→ DESCRIPTION OF THE TASK
Copy out every line of the rows below word for word, but leave the pictures out.

→ INPUT ROWS
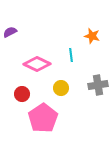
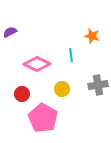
yellow circle: moved 1 px right, 1 px down
pink pentagon: rotated 8 degrees counterclockwise
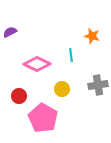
red circle: moved 3 px left, 2 px down
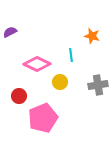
yellow circle: moved 2 px left, 7 px up
pink pentagon: rotated 20 degrees clockwise
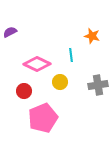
red circle: moved 5 px right, 5 px up
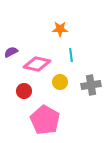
purple semicircle: moved 1 px right, 20 px down
orange star: moved 32 px left, 7 px up; rotated 14 degrees counterclockwise
pink diamond: rotated 12 degrees counterclockwise
gray cross: moved 7 px left
pink pentagon: moved 2 px right, 2 px down; rotated 20 degrees counterclockwise
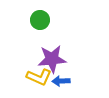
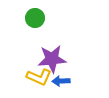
green circle: moved 5 px left, 2 px up
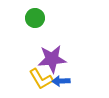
yellow L-shape: moved 2 px right, 2 px down; rotated 35 degrees clockwise
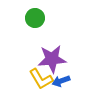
blue arrow: rotated 18 degrees counterclockwise
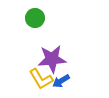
blue arrow: rotated 12 degrees counterclockwise
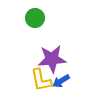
yellow L-shape: moved 1 px down; rotated 20 degrees clockwise
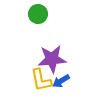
green circle: moved 3 px right, 4 px up
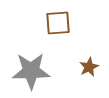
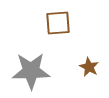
brown star: rotated 18 degrees counterclockwise
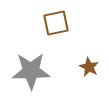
brown square: moved 2 px left; rotated 8 degrees counterclockwise
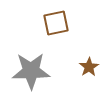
brown star: rotated 12 degrees clockwise
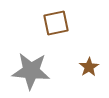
gray star: rotated 6 degrees clockwise
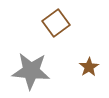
brown square: rotated 24 degrees counterclockwise
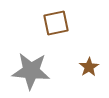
brown square: rotated 24 degrees clockwise
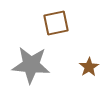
gray star: moved 6 px up
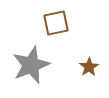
gray star: rotated 27 degrees counterclockwise
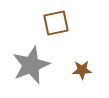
brown star: moved 7 px left, 3 px down; rotated 30 degrees clockwise
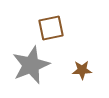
brown square: moved 5 px left, 5 px down
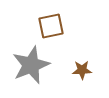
brown square: moved 2 px up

→ WRITTEN RESPONSE
yellow circle: moved 1 px right, 1 px down
pink pentagon: rotated 8 degrees counterclockwise
red circle: moved 3 px left, 2 px down
yellow circle: moved 2 px left, 7 px up
pink pentagon: rotated 20 degrees clockwise
red circle: moved 5 px right, 5 px up
purple semicircle: moved 1 px right, 20 px down
orange star: moved 32 px left, 7 px up; rotated 14 degrees counterclockwise
pink diamond: rotated 12 degrees counterclockwise
gray cross: moved 7 px left
pink pentagon: moved 2 px right, 2 px down; rotated 20 degrees counterclockwise
green circle: moved 5 px left, 2 px up
yellow L-shape: moved 2 px right, 2 px down; rotated 35 degrees clockwise
blue arrow: rotated 18 degrees counterclockwise
blue arrow: rotated 12 degrees counterclockwise
yellow L-shape: moved 1 px down; rotated 20 degrees clockwise
green circle: moved 3 px right, 4 px up
brown star: rotated 18 degrees counterclockwise
brown square: moved 2 px left; rotated 8 degrees counterclockwise
brown star: rotated 12 degrees clockwise
gray star: rotated 6 degrees clockwise
brown square: rotated 24 degrees counterclockwise
brown square: rotated 24 degrees clockwise
gray star: moved 6 px up
gray star: rotated 27 degrees counterclockwise
brown star: moved 7 px left, 3 px down; rotated 30 degrees clockwise
brown square: moved 5 px left, 5 px down
brown square: moved 2 px up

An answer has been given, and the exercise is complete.